Write out again, exactly as they appear, the lines from the start of the data below through the line with "appeared: white pepozonel"; no pictures.
[Input — start]
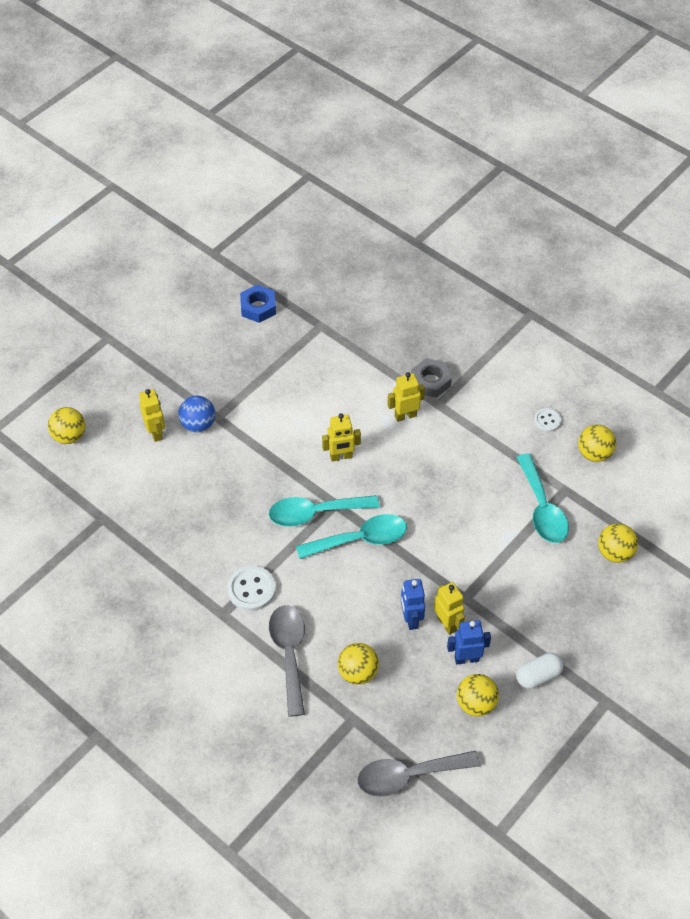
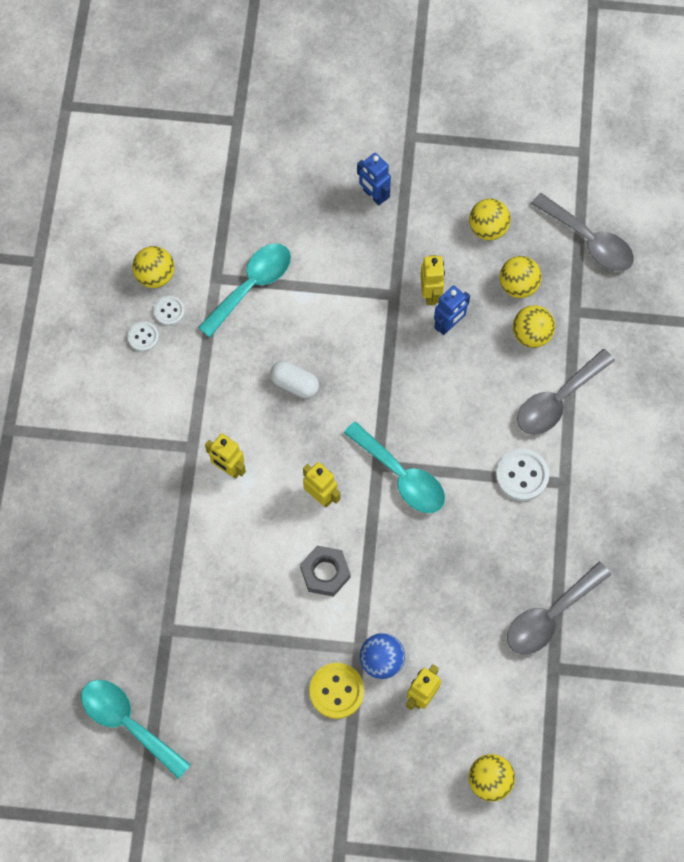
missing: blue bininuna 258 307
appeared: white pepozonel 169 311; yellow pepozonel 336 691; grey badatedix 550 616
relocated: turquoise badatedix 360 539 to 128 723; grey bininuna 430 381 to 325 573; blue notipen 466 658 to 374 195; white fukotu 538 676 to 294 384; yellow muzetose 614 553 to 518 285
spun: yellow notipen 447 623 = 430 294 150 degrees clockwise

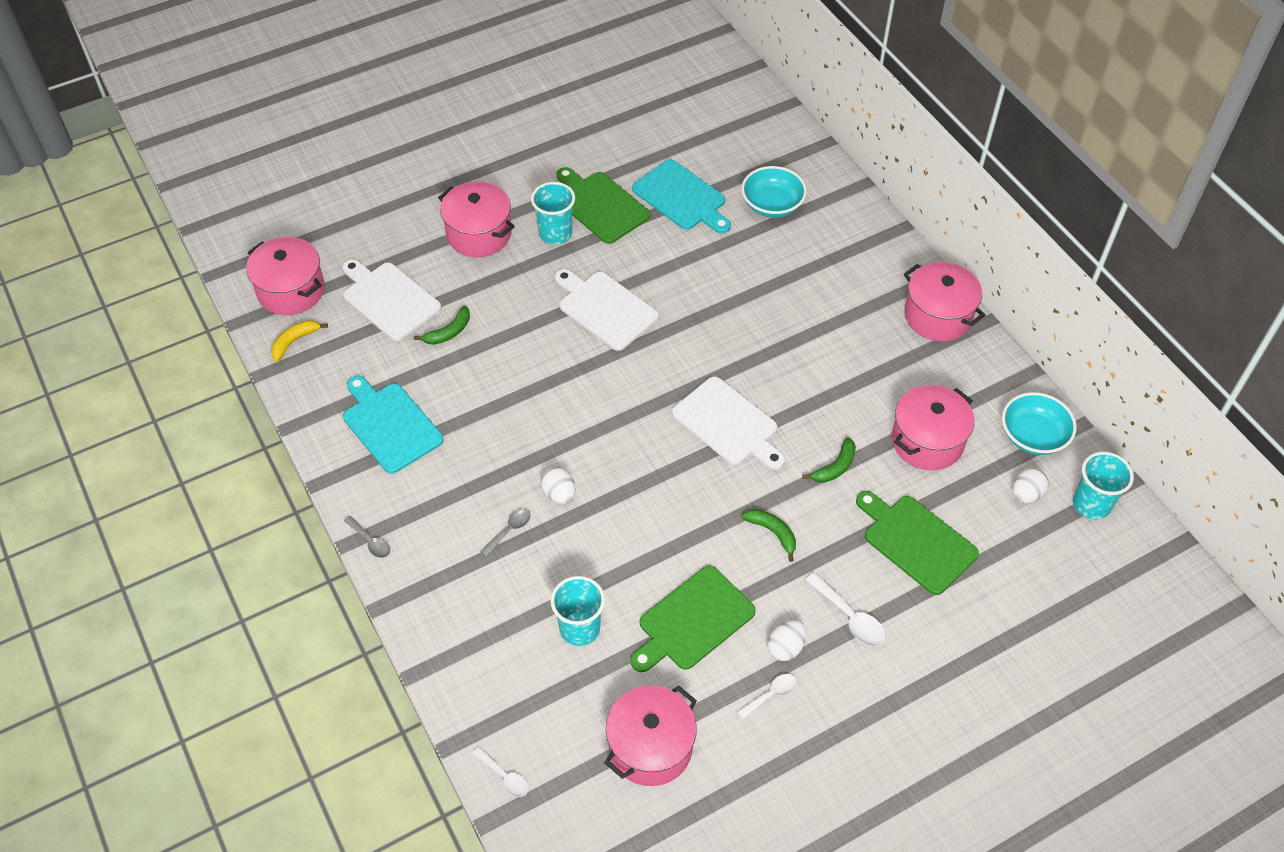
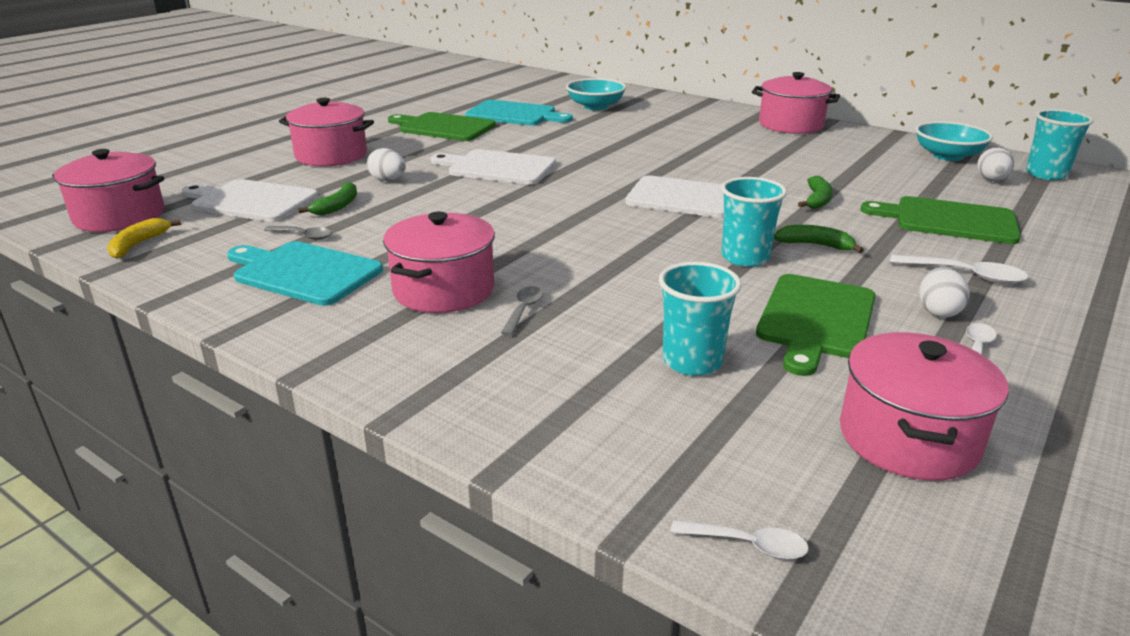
relocated: grey badatedix 370 541 to 303 236; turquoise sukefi 555 233 to 745 257; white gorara 559 494 to 388 180; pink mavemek 927 441 to 444 290

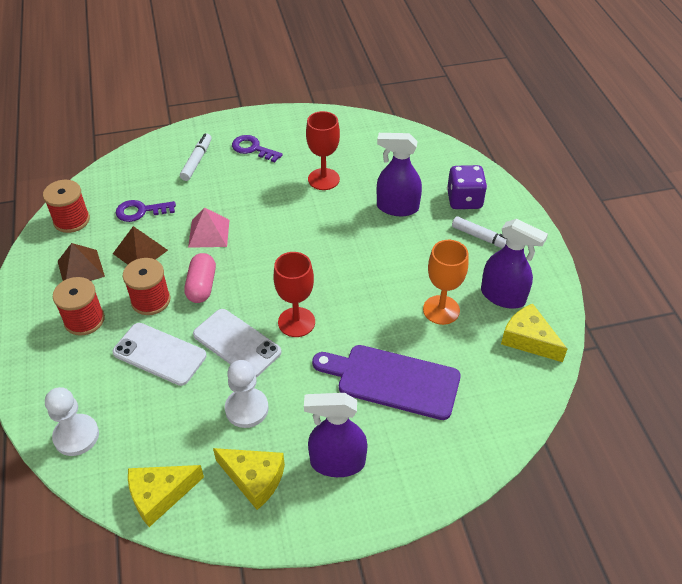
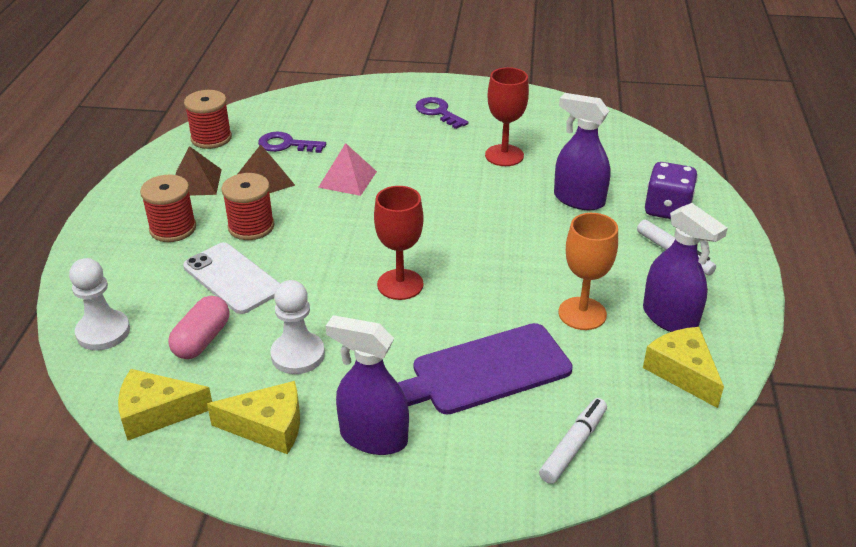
missing: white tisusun 237 343
relocated: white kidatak 197 161 to 573 446; pink fukotu 202 286 to 202 340
spun: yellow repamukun 254 479 = 268 426 45 degrees counterclockwise; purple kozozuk 392 381 = 484 371 60 degrees counterclockwise

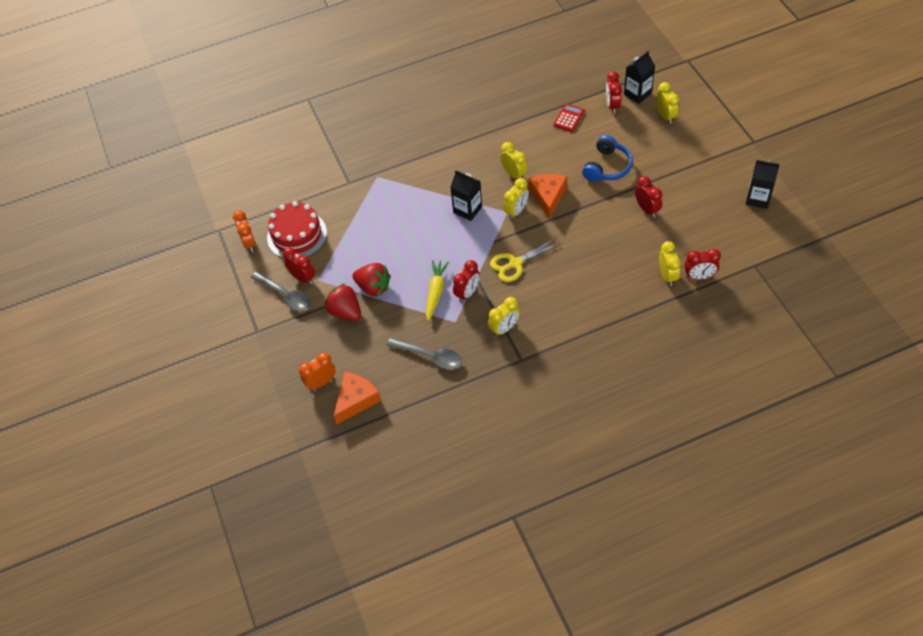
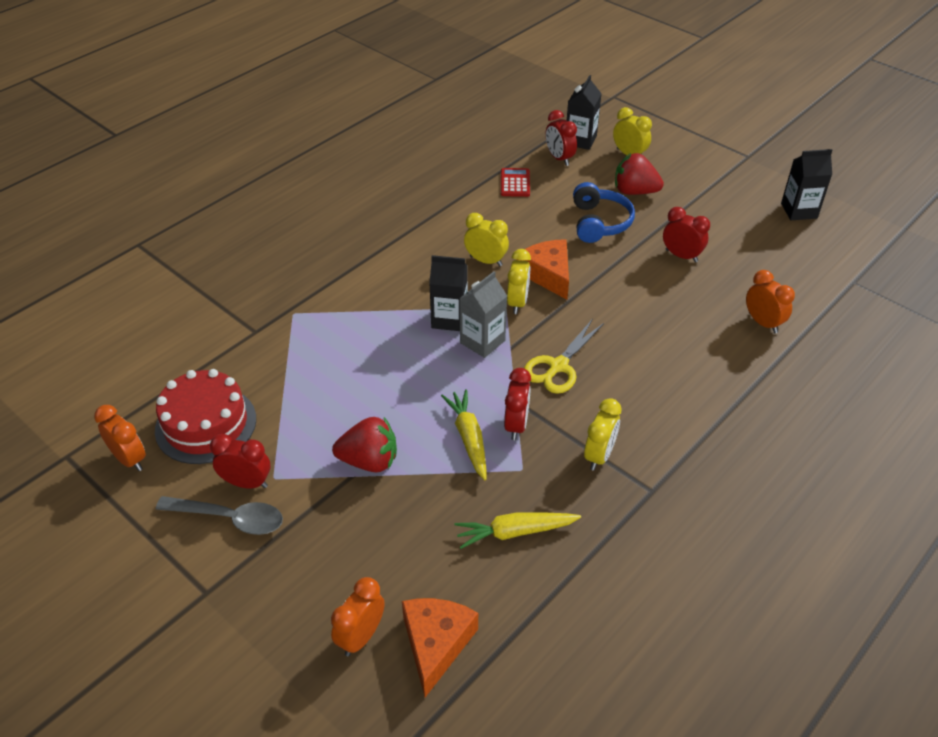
missing: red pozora 699 276
appeared: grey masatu 482 342
relocated: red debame 345 312 to 634 191
exchanged: grey badatedix 430 356 to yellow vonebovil 515 532
colour: yellow pozora 667 276 to orange pozora 762 323

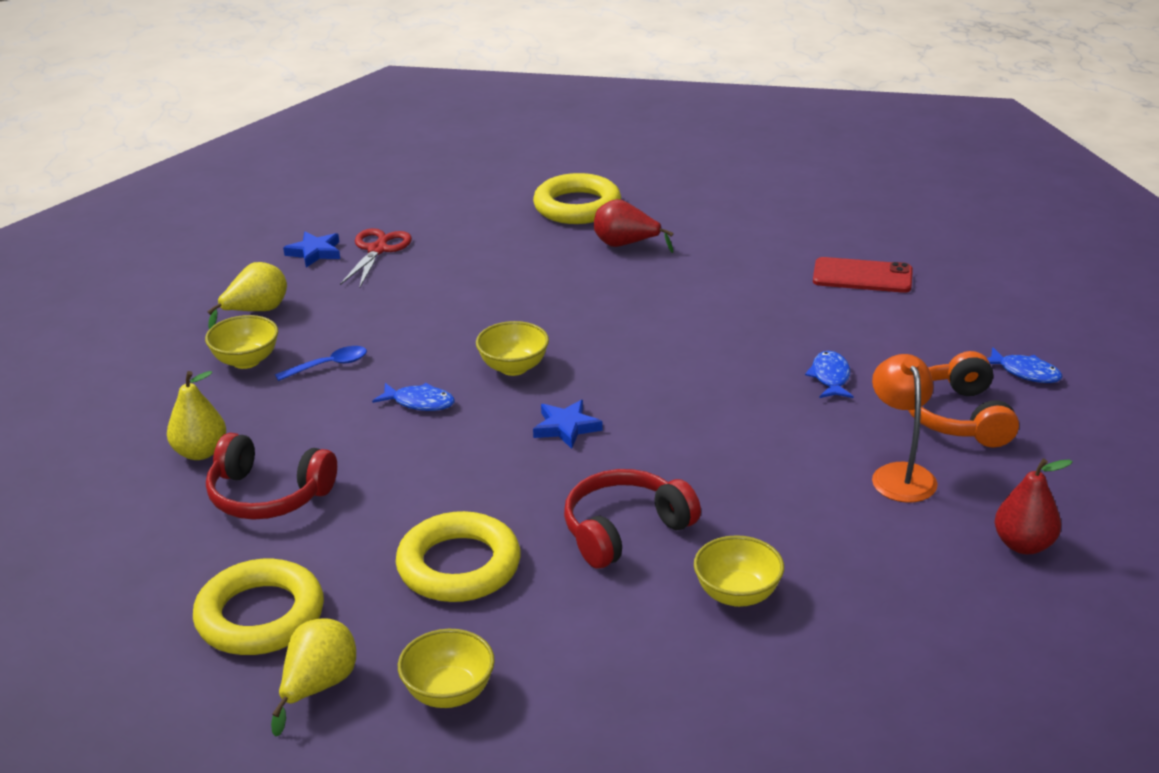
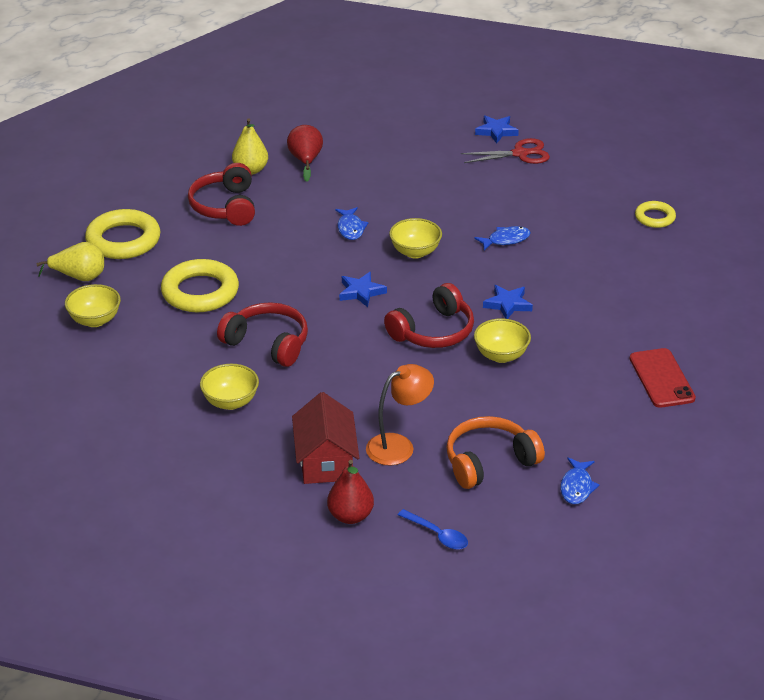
missing: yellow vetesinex 256 311
appeared: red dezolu 325 461; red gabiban 433 331; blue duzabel 508 304
relocated: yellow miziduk 246 361 to 501 355; blue badatedix 329 365 to 438 535; red vetesinex 626 245 to 306 161; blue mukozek 830 377 to 506 240
size: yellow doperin 577 206 = 655 217 x0.55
[Input — finish]
Reply:
missing: blue bininuna 258 307
appeared: white pepozonel 169 311; yellow pepozonel 336 691; grey badatedix 550 616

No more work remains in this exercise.